Work request ::
In the entries below, find each line bearing the string "none" and copy it.

Edit tracking data:
——
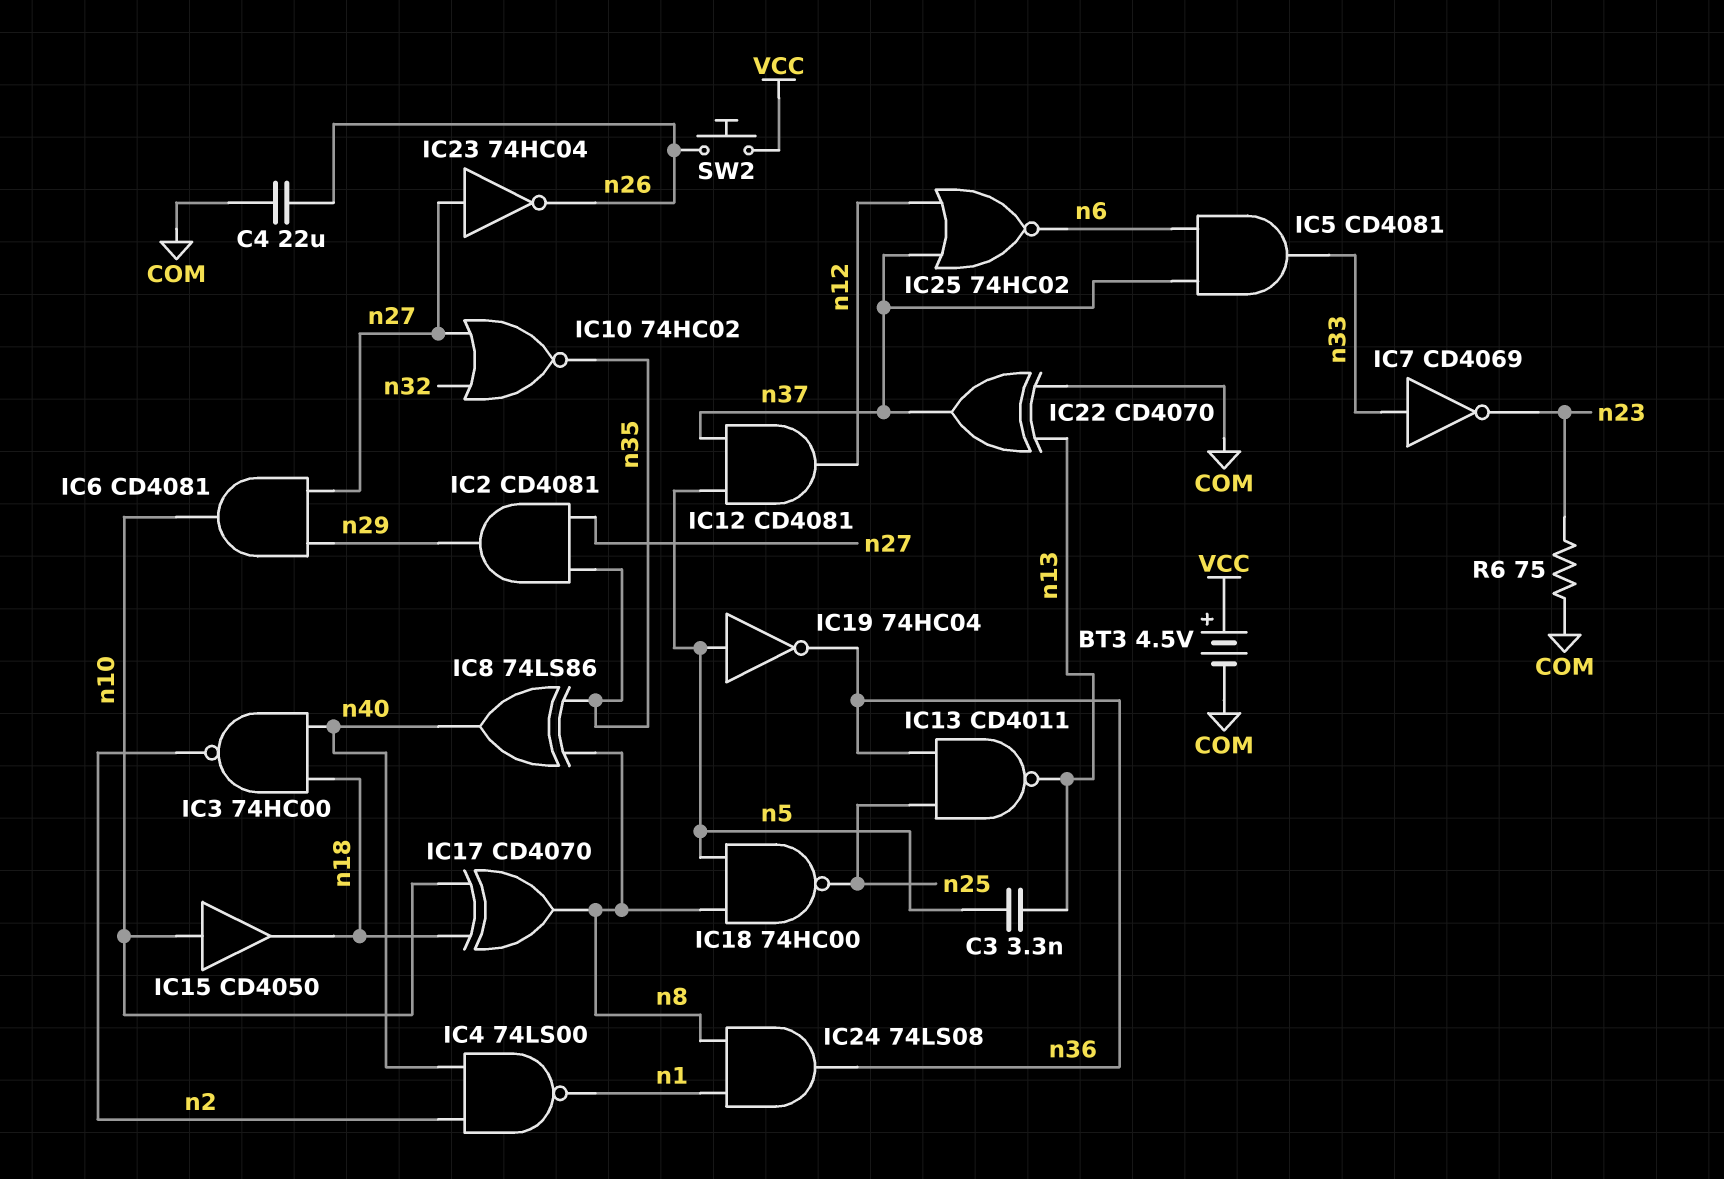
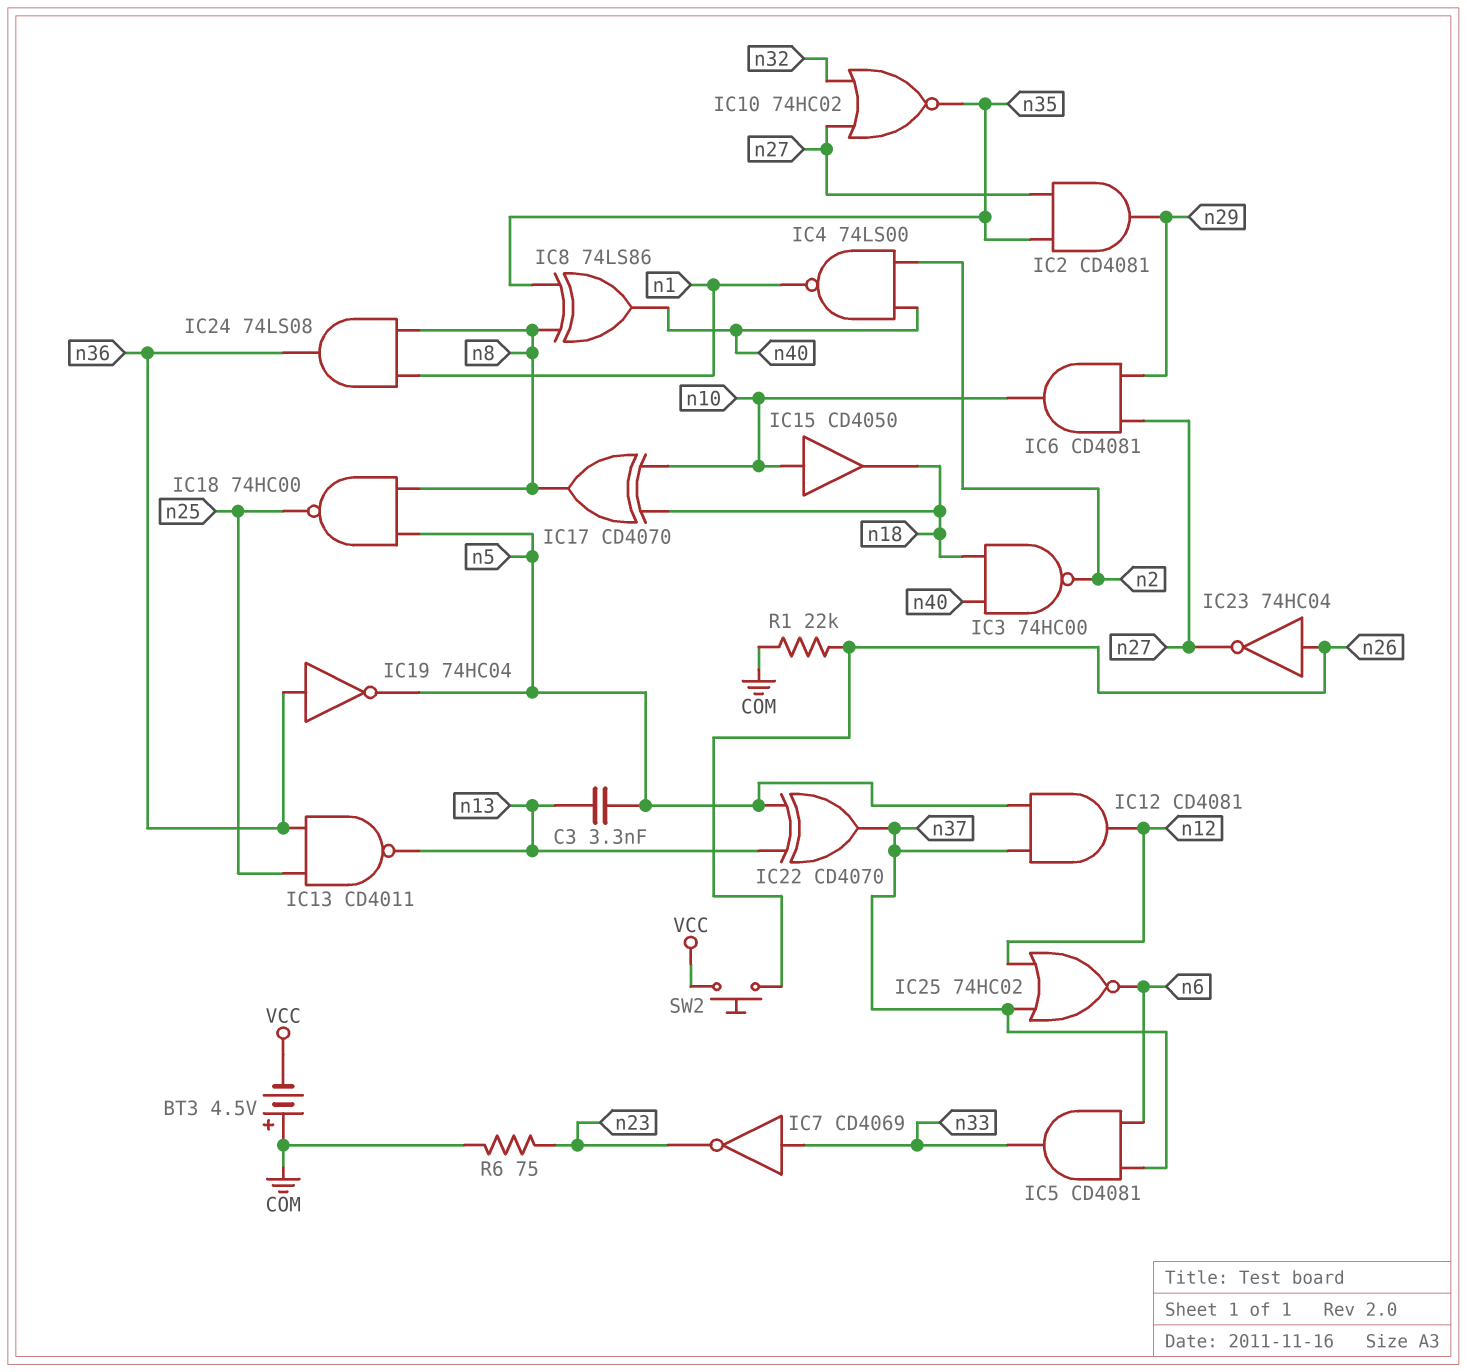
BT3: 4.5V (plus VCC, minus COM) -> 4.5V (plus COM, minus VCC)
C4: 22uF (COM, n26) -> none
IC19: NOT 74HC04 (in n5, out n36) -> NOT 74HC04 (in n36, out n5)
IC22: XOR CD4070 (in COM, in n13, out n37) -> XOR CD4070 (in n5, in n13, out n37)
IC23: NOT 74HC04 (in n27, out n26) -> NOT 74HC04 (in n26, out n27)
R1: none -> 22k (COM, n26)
——
The answer ::
C4: 22uF (COM, n26) -> none
R1: none -> 22k (COM, n26)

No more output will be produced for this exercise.